## The data
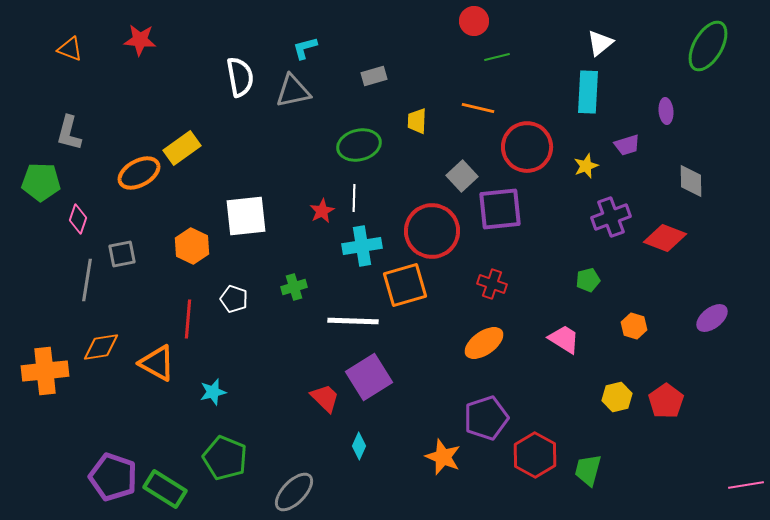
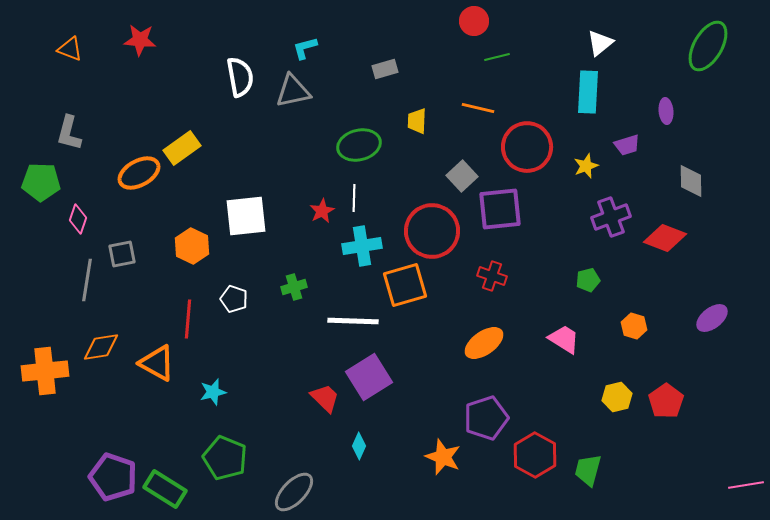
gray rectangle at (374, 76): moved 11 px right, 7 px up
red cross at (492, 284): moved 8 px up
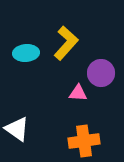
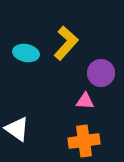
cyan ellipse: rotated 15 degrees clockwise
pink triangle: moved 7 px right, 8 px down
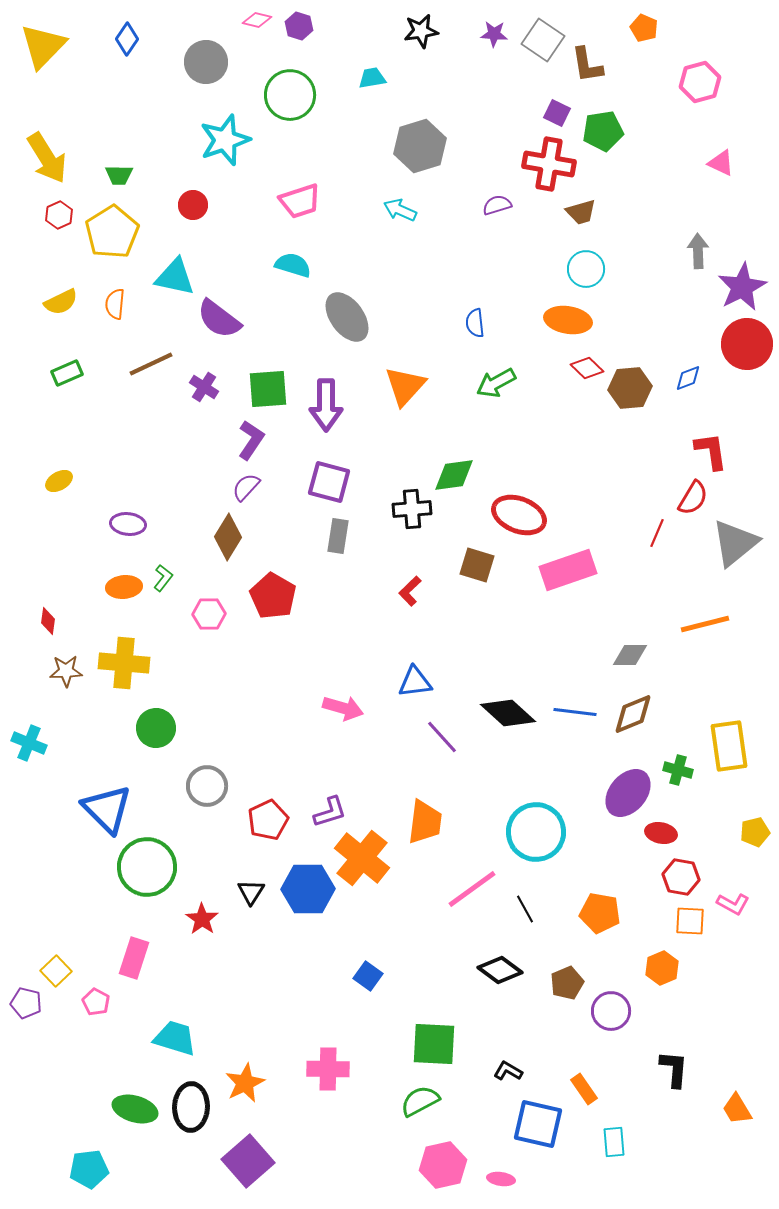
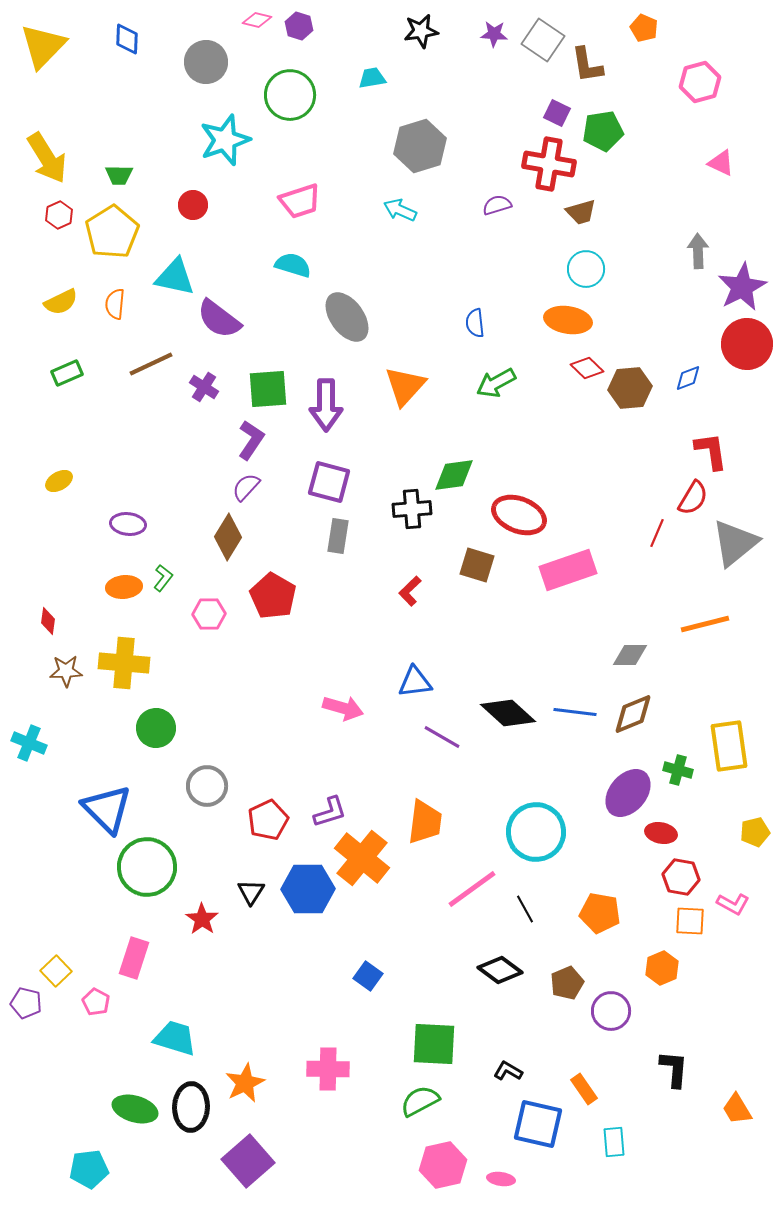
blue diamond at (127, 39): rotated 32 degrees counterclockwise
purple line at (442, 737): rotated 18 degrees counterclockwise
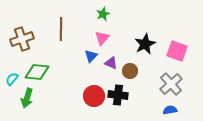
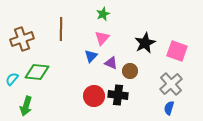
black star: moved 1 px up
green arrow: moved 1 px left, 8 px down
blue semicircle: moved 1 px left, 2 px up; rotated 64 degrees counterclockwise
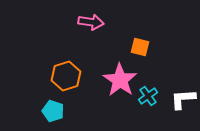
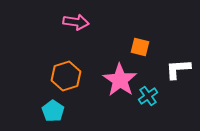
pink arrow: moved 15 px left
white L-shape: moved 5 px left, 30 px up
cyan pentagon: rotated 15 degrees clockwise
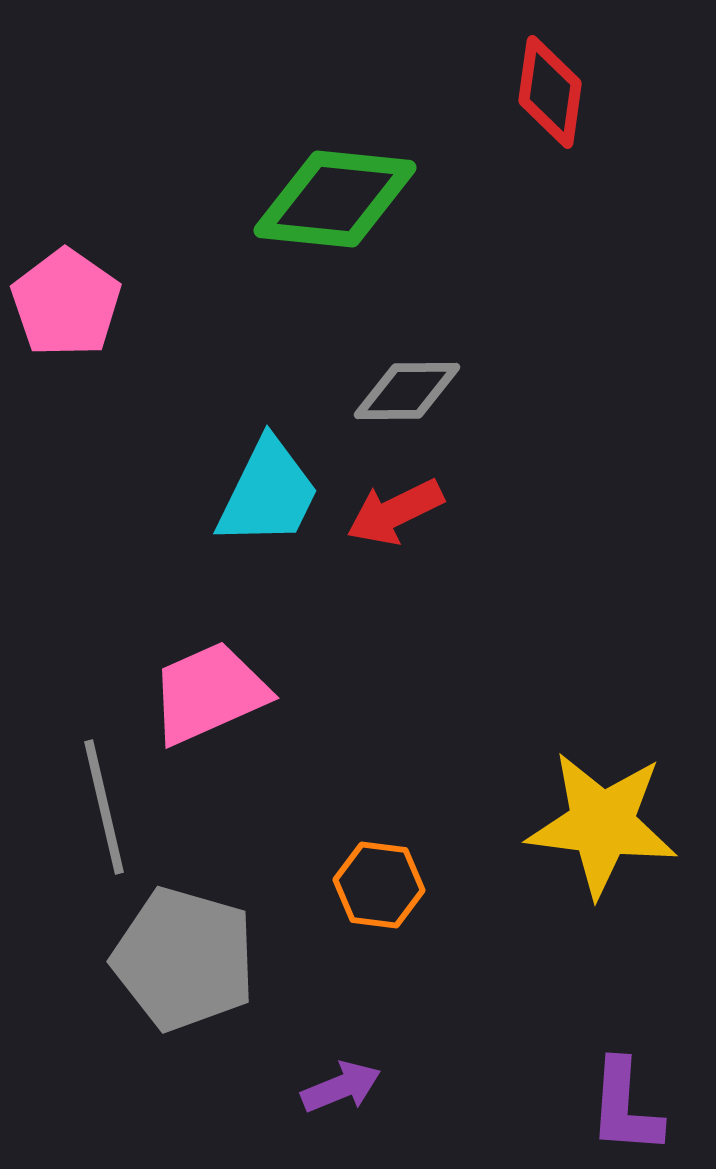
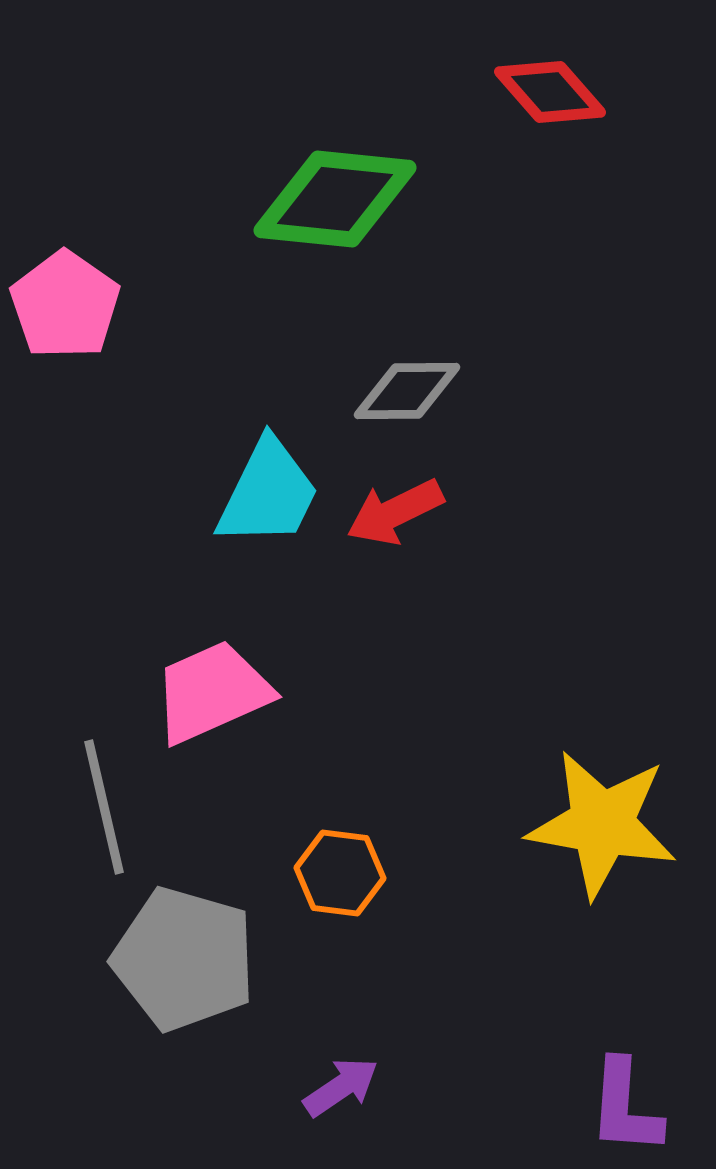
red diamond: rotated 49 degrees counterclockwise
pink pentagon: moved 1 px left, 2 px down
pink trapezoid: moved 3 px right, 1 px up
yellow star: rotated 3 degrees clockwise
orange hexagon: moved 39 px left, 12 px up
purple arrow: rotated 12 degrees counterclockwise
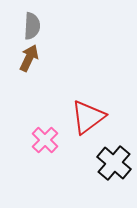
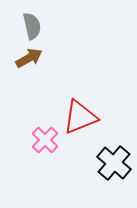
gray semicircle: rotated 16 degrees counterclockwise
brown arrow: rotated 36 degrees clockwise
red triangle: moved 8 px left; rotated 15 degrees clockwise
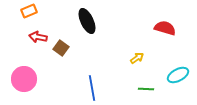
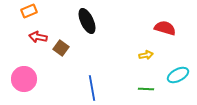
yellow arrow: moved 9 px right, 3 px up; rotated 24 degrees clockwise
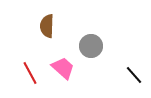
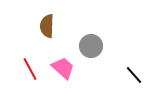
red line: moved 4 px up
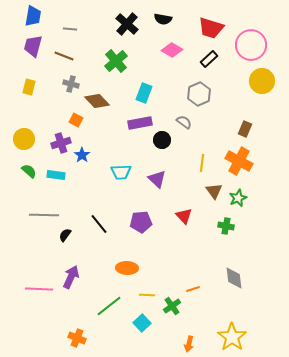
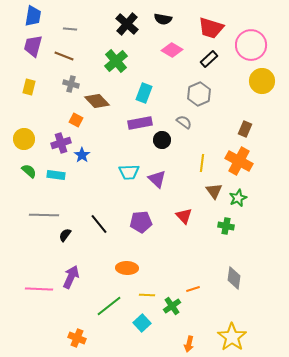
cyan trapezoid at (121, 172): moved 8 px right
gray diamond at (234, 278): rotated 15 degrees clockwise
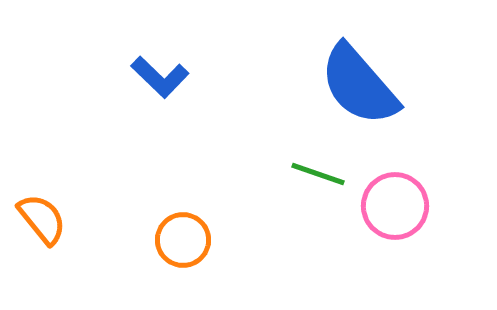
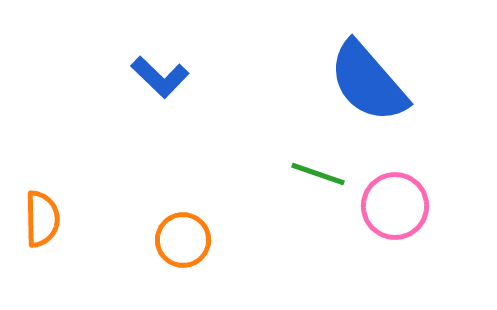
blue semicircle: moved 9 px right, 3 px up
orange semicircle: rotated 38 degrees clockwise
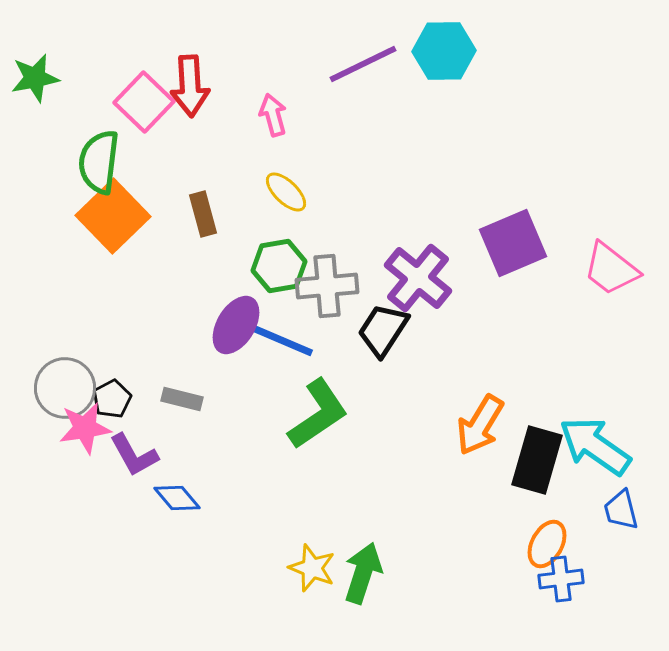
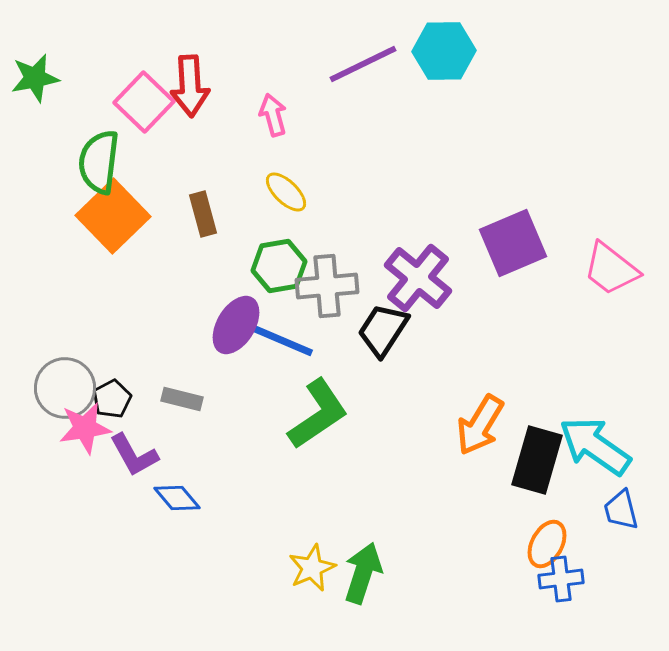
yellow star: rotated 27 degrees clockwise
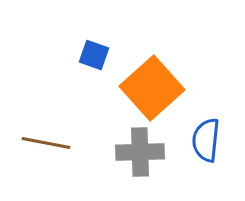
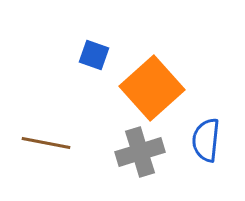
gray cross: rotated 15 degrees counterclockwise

## Task to carry out
Give the number of lines in the records where the word "trapezoid" occurs, and add nothing.

## Answer to the exercise
2